Action item → Look through the records below for the line holding "relocated | coche". Write it out exactly, with each following line through the line holding "camera: 40 degrees right, 5 degrees down".

Before-and-after object lists:
____

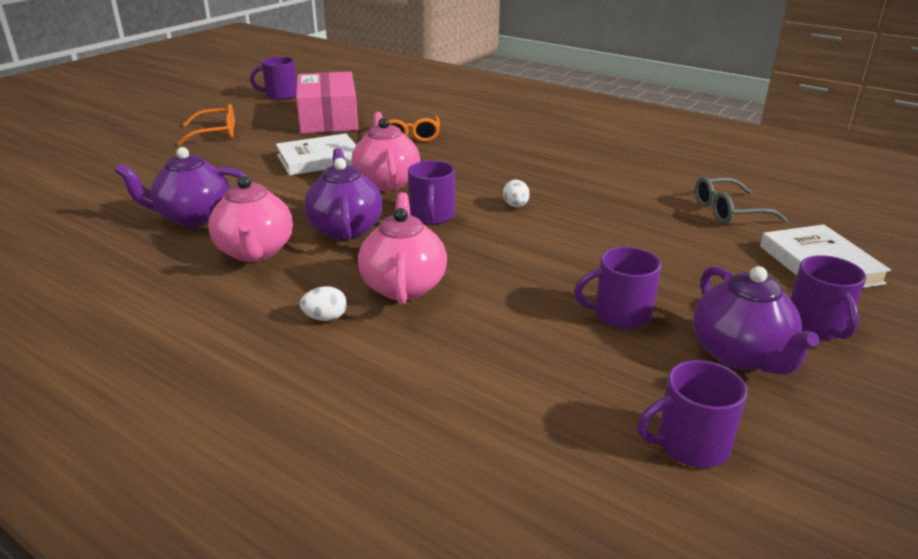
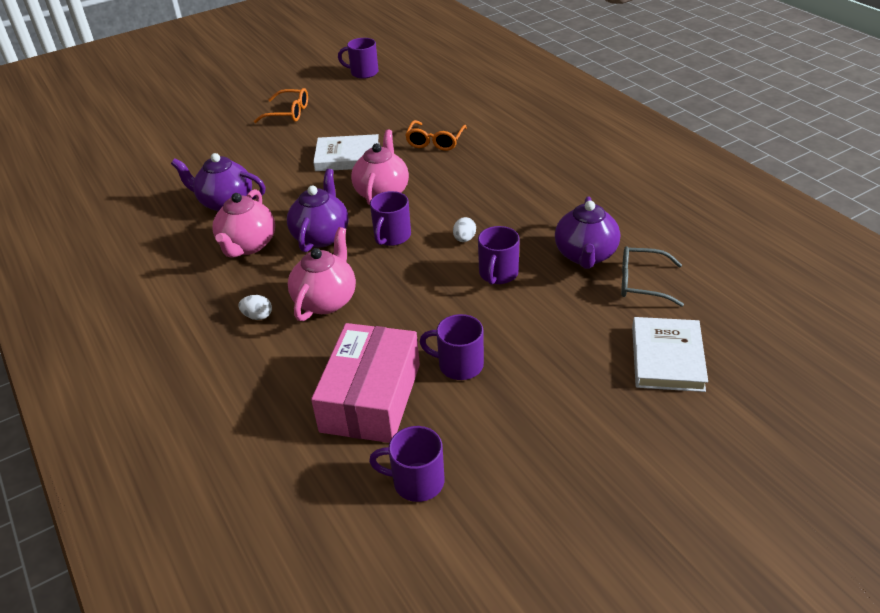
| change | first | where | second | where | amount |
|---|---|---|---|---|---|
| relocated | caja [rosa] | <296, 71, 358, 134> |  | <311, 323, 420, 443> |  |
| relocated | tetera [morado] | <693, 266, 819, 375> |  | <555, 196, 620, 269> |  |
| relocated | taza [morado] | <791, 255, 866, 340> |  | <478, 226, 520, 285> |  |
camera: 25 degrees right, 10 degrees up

____

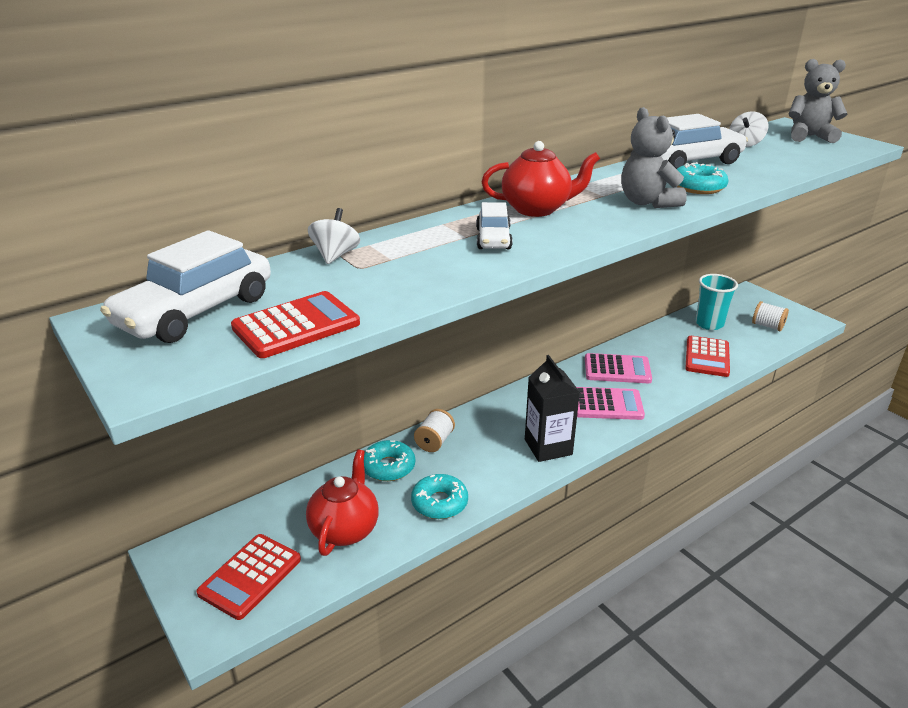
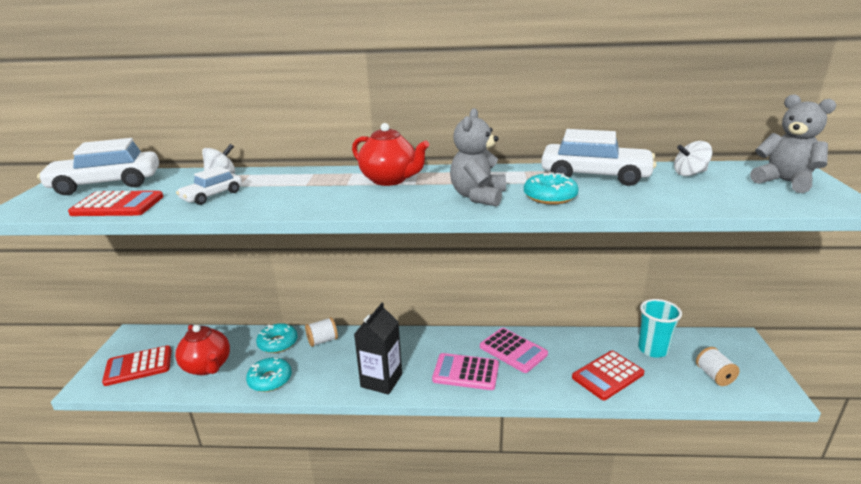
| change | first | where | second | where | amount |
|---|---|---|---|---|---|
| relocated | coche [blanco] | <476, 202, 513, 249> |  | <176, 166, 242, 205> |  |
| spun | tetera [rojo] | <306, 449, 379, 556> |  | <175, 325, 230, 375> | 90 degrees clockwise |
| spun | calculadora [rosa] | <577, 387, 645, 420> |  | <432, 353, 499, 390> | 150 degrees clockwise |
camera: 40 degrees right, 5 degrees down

____

Result for this exercise →
| relocated | coche [blanco] | <476, 202, 513, 249> |  | <176, 166, 242, 205> |  |
| spun | tetera [rojo] | <306, 449, 379, 556> |  | <175, 325, 230, 375> | 90 degrees clockwise |
| spun | calculadora [rosa] | <577, 387, 645, 420> |  | <432, 353, 499, 390> | 150 degrees clockwise |
camera: 40 degrees right, 5 degrees down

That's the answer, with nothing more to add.